Your goal>
Pull every line that includes the word "MOSI" from the data.

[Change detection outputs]

▬▬▬▬▬▬▬▬▬▬

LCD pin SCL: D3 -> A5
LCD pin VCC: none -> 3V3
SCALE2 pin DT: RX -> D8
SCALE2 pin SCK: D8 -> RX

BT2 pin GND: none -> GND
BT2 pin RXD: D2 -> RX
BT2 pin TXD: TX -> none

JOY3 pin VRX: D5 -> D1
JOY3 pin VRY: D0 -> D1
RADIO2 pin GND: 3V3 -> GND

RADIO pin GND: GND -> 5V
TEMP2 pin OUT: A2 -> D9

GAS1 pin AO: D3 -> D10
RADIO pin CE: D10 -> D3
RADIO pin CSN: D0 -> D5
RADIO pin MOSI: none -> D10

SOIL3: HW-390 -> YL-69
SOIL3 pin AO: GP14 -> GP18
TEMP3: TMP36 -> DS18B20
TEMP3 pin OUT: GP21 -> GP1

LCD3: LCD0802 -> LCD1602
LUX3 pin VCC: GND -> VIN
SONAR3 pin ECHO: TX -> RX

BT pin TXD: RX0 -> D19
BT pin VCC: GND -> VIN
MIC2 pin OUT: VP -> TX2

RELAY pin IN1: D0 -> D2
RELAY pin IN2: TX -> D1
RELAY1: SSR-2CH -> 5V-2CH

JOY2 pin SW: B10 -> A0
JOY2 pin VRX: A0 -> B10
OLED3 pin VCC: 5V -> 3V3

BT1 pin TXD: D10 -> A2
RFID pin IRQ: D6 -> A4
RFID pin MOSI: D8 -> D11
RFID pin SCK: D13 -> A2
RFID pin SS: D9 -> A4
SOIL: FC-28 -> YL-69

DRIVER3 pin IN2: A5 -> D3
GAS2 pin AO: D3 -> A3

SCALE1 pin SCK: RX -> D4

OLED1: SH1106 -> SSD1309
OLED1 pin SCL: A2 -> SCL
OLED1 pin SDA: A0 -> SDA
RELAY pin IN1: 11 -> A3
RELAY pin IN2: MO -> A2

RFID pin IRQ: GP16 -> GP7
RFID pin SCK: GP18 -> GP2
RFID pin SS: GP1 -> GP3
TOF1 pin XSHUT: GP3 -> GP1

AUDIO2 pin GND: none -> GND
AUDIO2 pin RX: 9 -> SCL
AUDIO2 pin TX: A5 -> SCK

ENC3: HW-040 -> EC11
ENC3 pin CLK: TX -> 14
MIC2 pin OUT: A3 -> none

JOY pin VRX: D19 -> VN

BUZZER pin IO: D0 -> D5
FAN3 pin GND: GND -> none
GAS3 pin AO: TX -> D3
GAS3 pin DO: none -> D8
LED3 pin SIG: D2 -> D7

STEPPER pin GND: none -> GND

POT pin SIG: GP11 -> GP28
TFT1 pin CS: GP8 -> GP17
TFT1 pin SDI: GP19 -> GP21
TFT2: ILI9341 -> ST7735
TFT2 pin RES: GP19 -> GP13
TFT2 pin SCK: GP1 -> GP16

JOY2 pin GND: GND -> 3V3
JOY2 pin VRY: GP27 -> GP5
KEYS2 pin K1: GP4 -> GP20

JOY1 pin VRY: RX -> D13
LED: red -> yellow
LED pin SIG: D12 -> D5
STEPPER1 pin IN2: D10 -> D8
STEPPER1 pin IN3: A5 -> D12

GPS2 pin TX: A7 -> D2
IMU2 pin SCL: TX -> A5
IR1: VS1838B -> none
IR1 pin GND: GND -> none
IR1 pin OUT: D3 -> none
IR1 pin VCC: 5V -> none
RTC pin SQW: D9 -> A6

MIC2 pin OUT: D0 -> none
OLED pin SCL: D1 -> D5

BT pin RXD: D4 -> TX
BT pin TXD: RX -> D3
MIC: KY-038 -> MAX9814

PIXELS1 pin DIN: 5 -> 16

▬▬▬▬▬▬▬▬▬▬

Response to this task>
RADIO pin MOSI: none -> D10
RFID pin MOSI: D8 -> D11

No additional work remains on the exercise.